◆ MATERIAL SUPPLIED
______

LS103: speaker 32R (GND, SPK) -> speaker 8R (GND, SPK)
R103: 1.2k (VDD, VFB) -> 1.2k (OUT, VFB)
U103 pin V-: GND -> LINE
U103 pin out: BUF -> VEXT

______

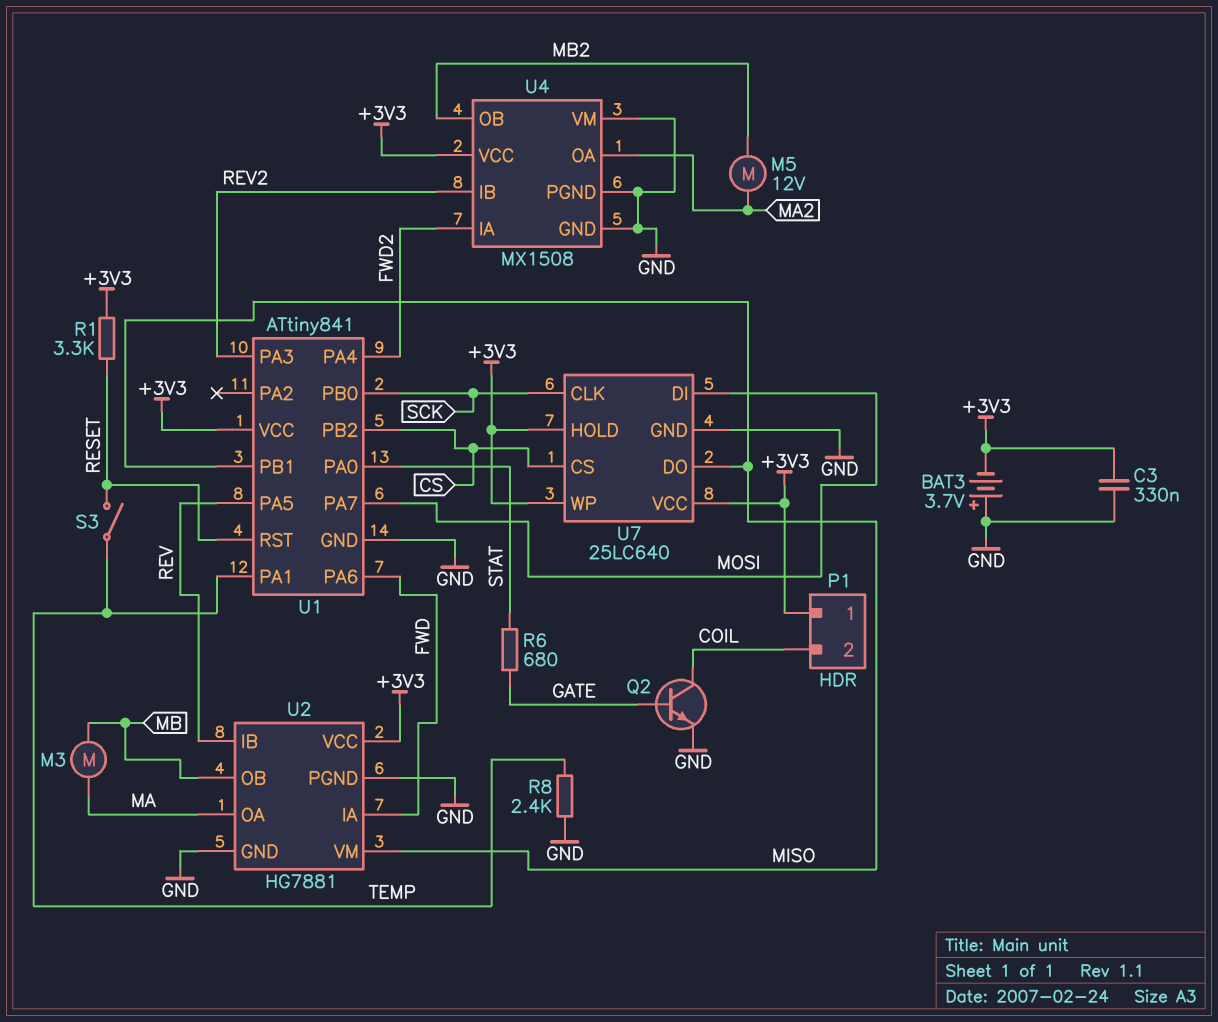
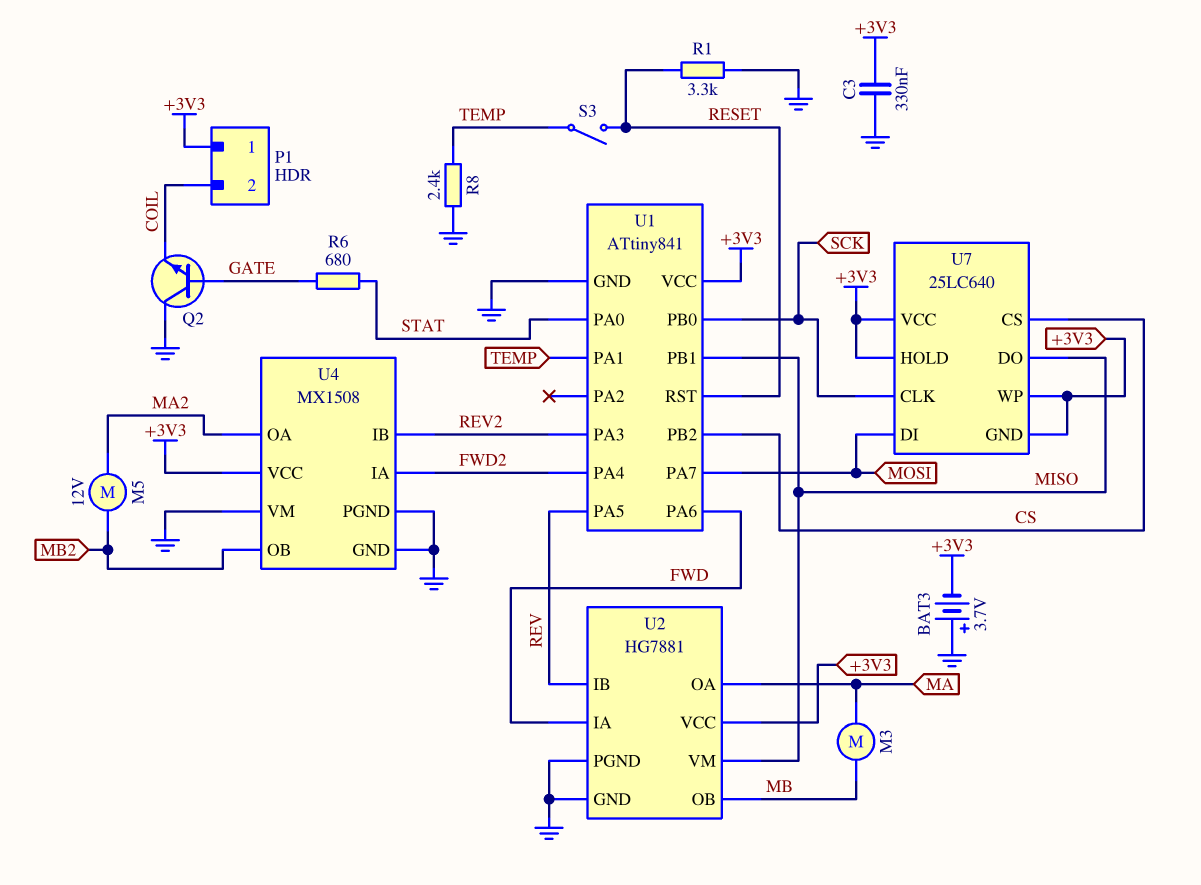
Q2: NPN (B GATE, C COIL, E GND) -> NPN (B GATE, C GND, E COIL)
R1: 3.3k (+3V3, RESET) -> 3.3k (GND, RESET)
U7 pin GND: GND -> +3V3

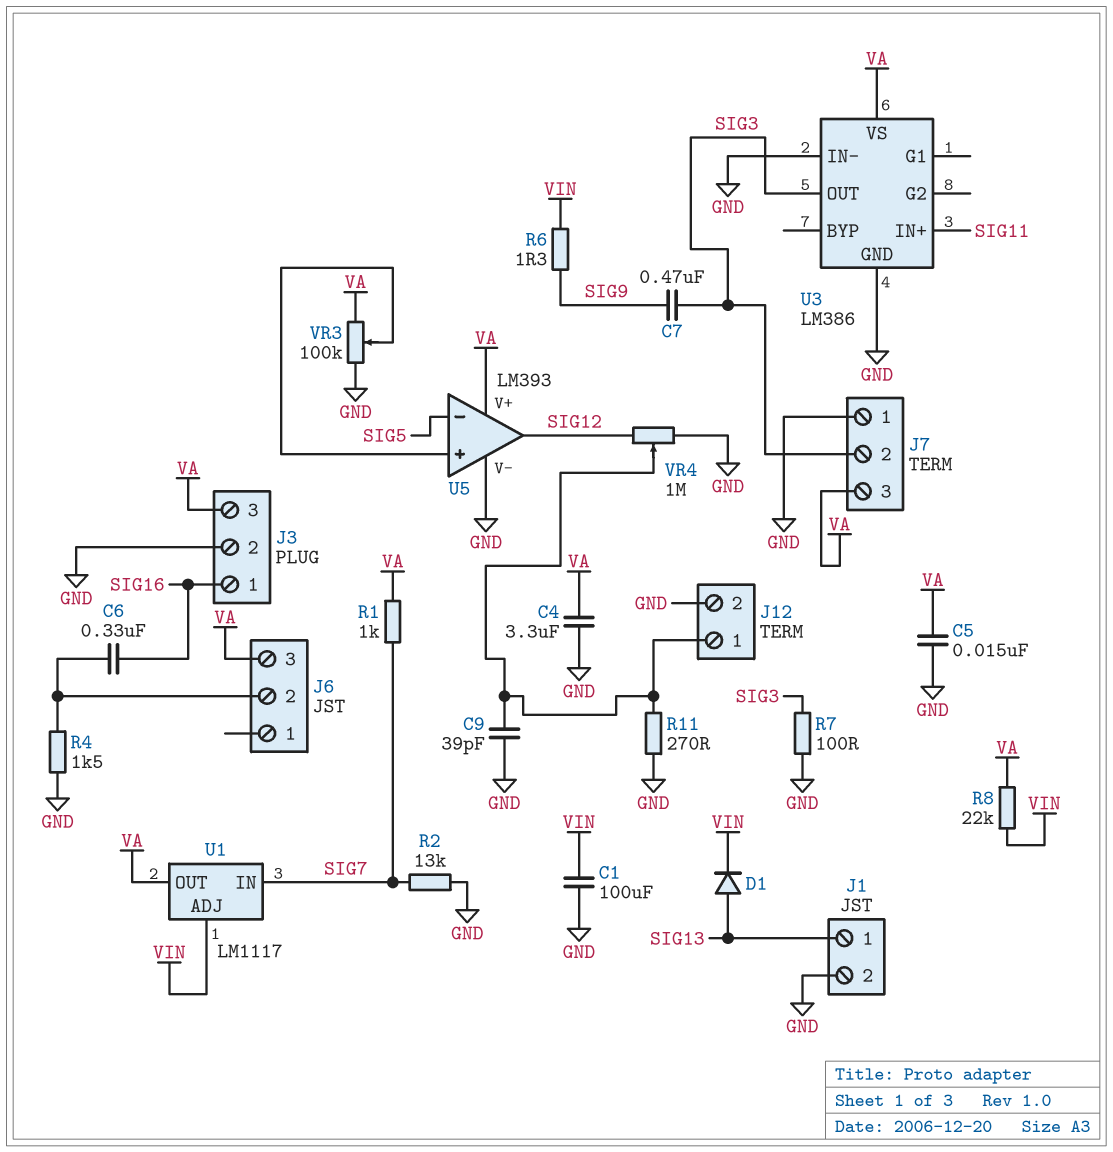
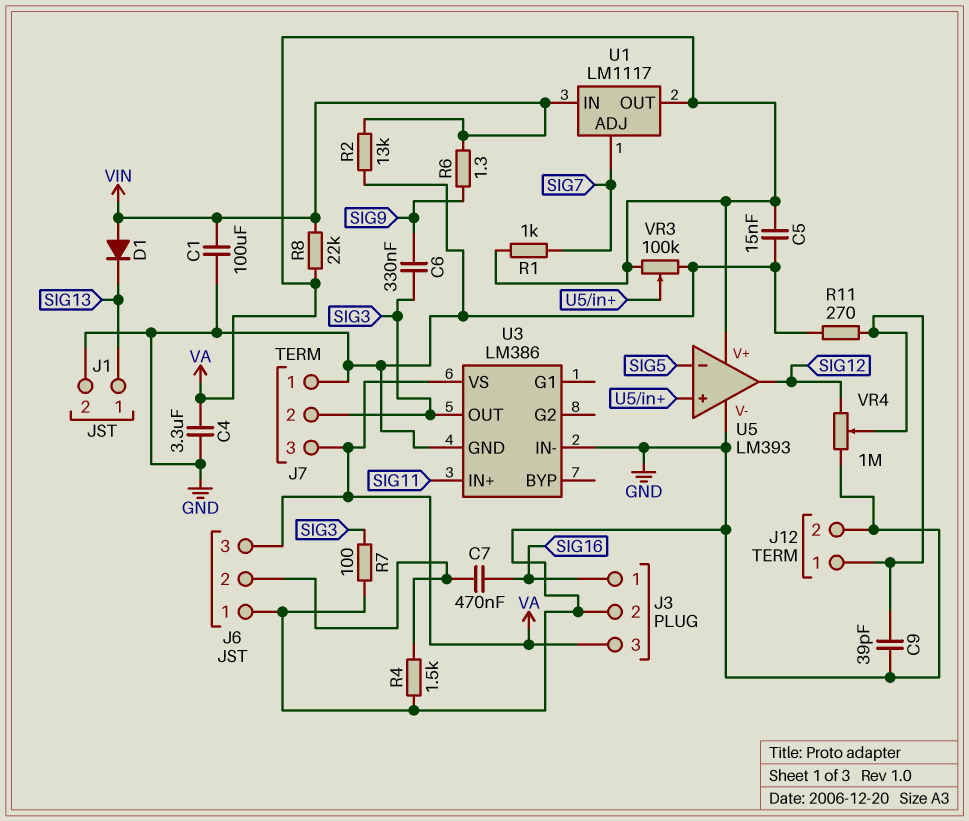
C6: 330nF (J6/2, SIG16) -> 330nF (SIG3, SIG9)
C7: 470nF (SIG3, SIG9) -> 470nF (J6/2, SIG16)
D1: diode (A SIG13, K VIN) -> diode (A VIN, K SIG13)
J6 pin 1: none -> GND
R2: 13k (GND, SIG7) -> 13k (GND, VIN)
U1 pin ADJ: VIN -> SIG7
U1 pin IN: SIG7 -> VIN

______

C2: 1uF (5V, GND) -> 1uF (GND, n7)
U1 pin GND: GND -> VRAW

______

◆ EXERCISE REQUIREMENTS
Out of the data above, give again only the lines starting at the one holding "R2: 13k (GND, SIG7) -> 13k (GND, VIN)" and ending at the one holding "U1 pin IN: SIG7 -> VIN", unchanged.

◆ TASK ANSWER
R2: 13k (GND, SIG7) -> 13k (GND, VIN)
U1 pin ADJ: VIN -> SIG7
U1 pin IN: SIG7 -> VIN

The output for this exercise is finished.